(Before-and-after change data)
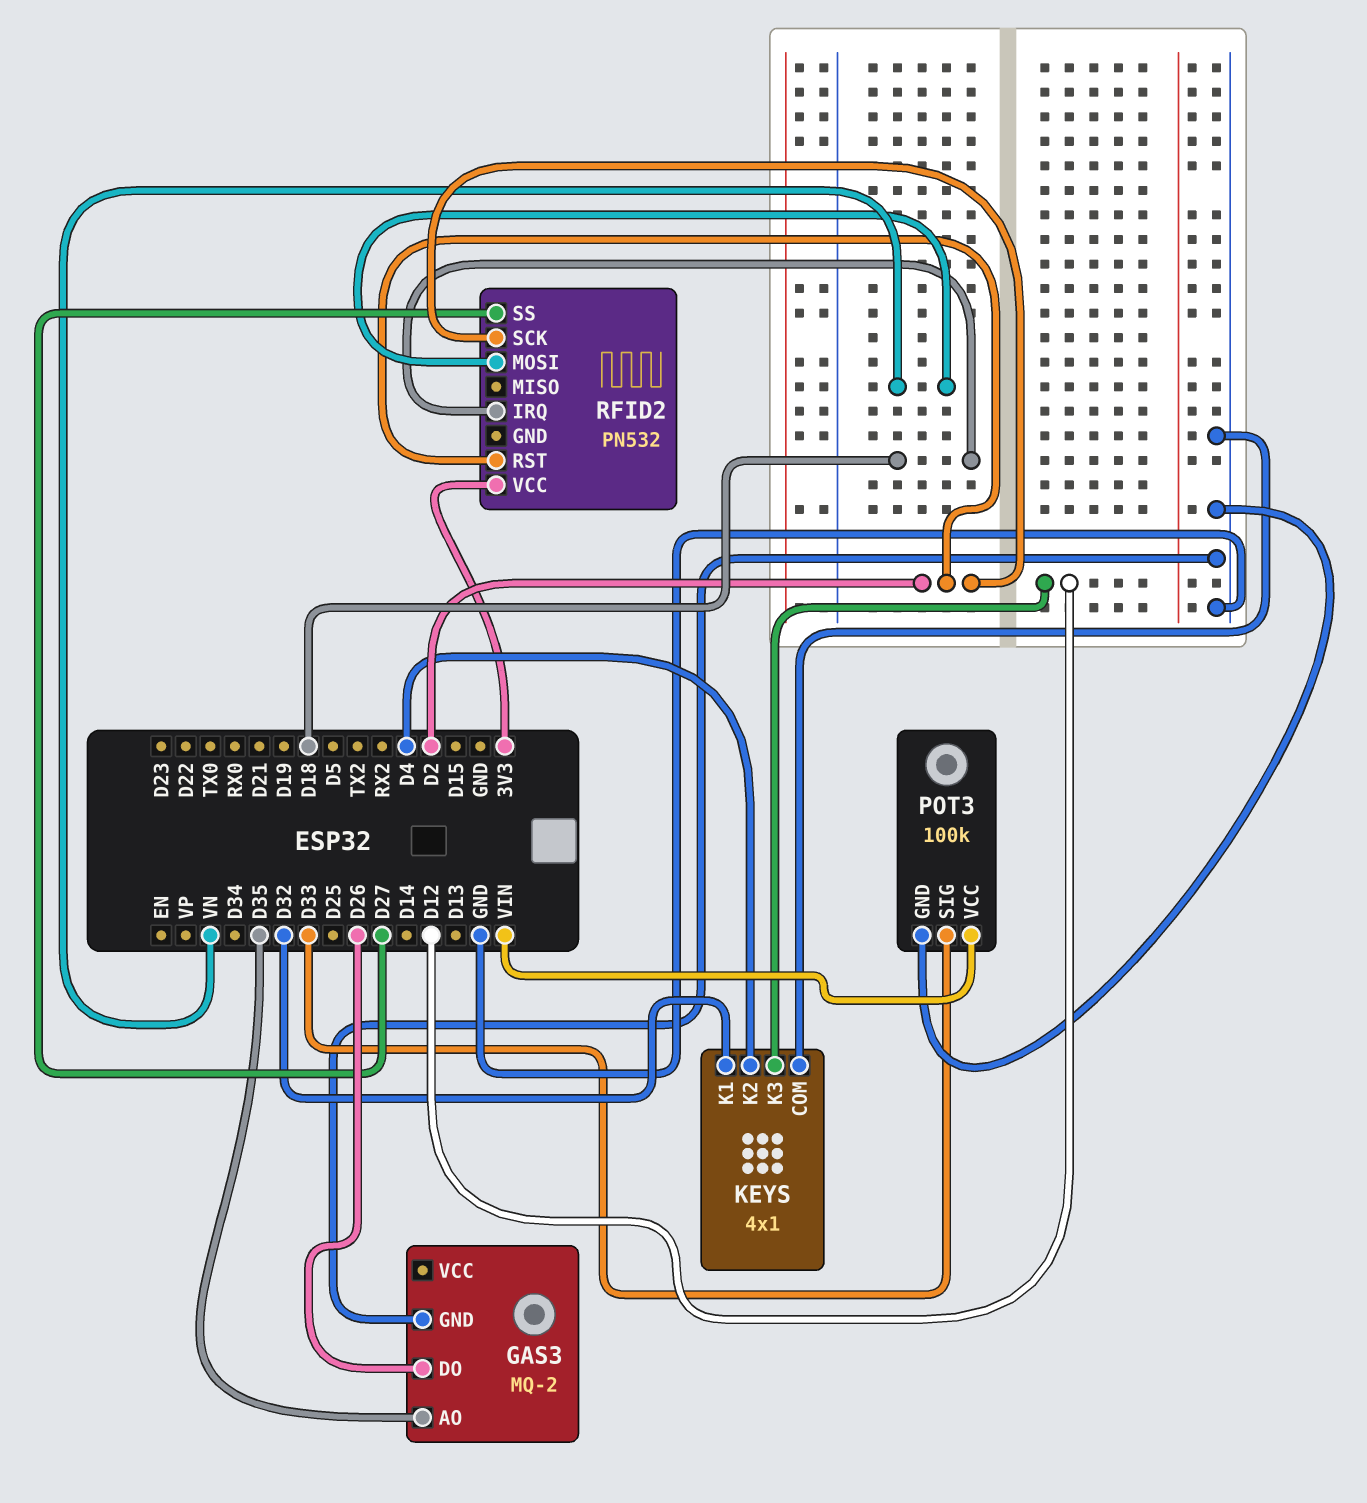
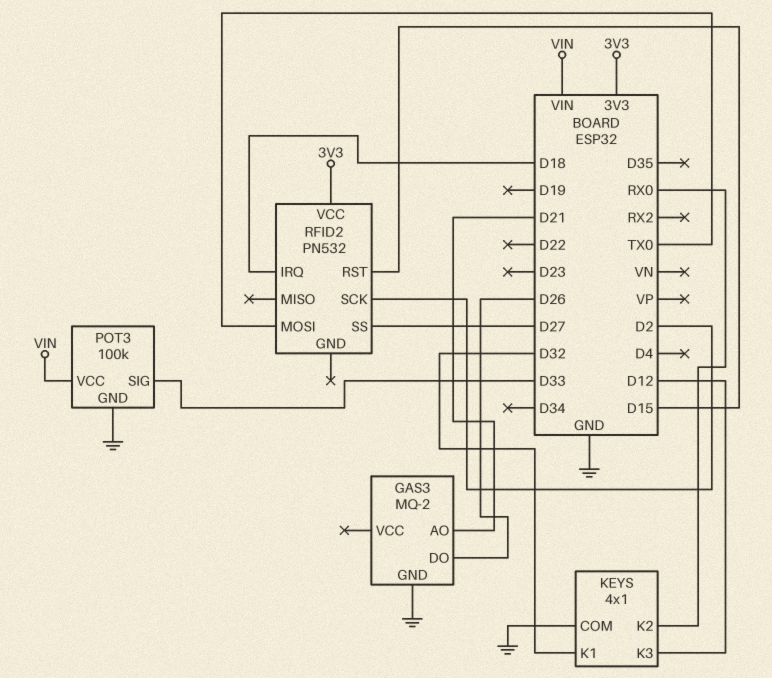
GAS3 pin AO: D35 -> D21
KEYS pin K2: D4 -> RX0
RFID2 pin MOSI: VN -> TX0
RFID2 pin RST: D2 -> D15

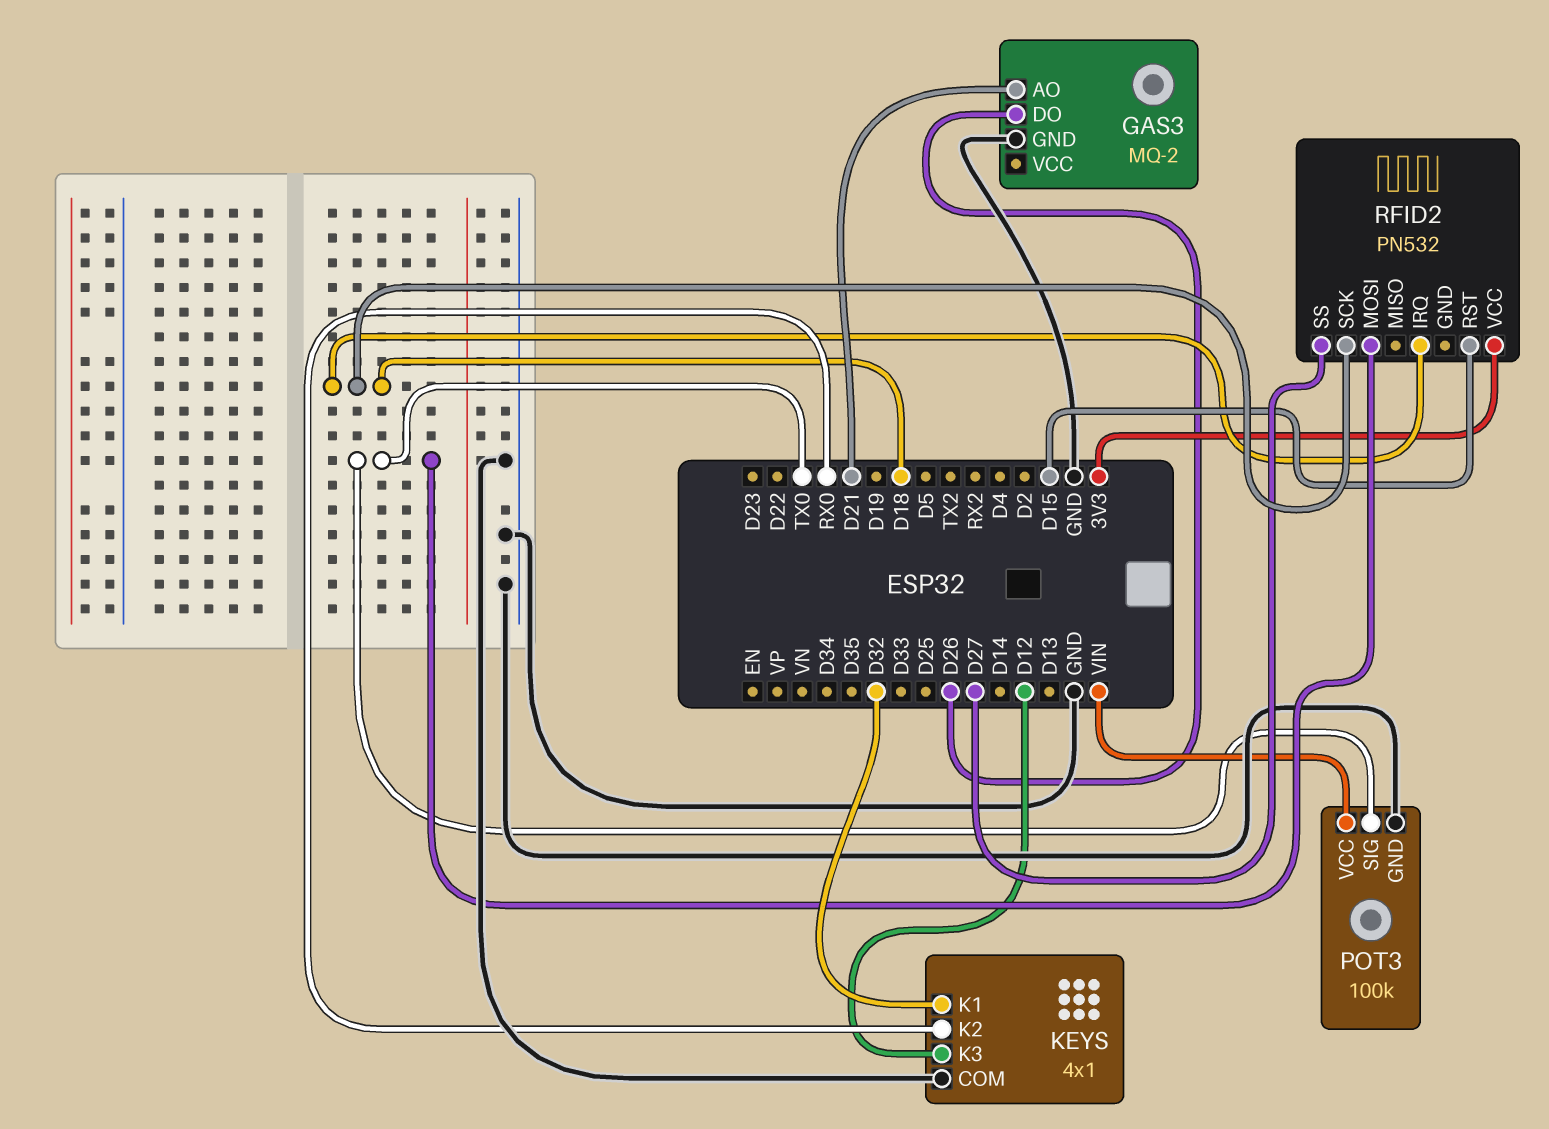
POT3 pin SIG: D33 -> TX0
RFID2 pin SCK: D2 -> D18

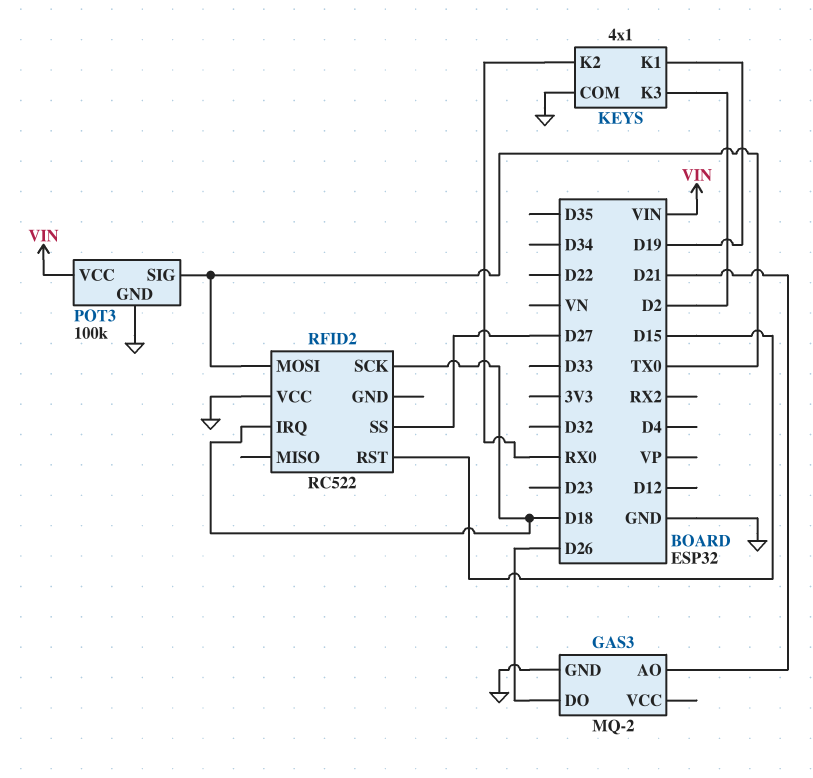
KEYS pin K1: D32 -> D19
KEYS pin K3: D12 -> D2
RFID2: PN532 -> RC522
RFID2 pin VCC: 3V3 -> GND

• Prompt: Copy only the lines running from the one that holds "POT3 pin SIG: D33 -> TX0" through the last line of the data, and include both of those lines. Do not copy any pictures.

• Result:
POT3 pin SIG: D33 -> TX0
RFID2 pin SCK: D2 -> D18

KEYS pin K1: D32 -> D19
KEYS pin K3: D12 -> D2
RFID2: PN532 -> RC522
RFID2 pin VCC: 3V3 -> GND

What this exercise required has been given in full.